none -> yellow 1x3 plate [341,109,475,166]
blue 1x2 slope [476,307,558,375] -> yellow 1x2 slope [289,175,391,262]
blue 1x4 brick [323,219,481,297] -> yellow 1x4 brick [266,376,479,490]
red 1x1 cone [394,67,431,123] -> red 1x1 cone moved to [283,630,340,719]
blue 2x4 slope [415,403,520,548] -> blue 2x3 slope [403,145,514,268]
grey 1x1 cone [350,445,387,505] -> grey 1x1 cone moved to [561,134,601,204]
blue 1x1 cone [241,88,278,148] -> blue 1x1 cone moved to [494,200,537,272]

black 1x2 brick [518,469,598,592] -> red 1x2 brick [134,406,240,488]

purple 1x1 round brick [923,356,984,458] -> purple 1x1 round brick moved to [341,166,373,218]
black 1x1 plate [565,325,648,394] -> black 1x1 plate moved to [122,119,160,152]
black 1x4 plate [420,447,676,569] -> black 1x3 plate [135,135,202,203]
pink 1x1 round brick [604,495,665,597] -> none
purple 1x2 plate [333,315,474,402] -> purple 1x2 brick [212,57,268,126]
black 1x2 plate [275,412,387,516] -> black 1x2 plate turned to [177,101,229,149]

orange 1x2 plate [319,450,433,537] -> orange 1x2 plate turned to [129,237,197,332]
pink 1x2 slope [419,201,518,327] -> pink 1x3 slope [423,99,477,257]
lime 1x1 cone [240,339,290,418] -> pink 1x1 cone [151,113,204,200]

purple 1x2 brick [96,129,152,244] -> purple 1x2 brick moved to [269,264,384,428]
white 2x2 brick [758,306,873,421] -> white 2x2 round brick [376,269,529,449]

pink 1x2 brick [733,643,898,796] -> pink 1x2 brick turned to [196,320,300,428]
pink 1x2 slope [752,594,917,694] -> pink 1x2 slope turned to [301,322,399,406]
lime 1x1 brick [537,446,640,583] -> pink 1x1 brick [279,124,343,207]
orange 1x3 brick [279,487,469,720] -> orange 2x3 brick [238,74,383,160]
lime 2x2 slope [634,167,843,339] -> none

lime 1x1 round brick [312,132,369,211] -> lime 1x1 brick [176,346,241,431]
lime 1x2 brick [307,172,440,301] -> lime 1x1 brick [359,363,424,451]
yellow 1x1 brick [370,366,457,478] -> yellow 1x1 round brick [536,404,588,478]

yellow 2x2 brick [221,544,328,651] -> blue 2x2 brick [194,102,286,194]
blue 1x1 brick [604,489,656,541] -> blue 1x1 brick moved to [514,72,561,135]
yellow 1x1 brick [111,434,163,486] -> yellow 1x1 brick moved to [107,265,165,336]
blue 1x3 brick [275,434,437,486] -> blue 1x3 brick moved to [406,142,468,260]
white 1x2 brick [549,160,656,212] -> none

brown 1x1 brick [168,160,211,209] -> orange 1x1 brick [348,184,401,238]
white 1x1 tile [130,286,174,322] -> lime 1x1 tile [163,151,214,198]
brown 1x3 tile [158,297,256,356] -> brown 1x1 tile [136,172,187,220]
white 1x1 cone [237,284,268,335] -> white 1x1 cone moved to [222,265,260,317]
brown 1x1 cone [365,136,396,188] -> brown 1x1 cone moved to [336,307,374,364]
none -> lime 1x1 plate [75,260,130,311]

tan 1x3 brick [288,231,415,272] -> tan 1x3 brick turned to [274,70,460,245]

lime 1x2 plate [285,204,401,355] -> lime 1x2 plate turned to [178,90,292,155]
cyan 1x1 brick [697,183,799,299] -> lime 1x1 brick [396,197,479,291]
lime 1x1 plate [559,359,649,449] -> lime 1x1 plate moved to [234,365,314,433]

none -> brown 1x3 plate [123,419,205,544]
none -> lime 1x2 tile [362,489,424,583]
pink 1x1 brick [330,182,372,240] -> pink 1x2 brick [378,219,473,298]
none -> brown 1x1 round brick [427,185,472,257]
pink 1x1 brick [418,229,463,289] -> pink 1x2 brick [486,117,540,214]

=-=-=

The range runs from the line with "brown 1x3 tile" up to and including the line with "none -> lime 1x1 plate [75,260,130,311]" in the listing above; please write out exactly those lines and nothing more.

brown 1x3 tile [158,297,256,356] -> brown 1x1 tile [136,172,187,220]
white 1x1 cone [237,284,268,335] -> white 1x1 cone moved to [222,265,260,317]
brown 1x1 cone [365,136,396,188] -> brown 1x1 cone moved to [336,307,374,364]
none -> lime 1x1 plate [75,260,130,311]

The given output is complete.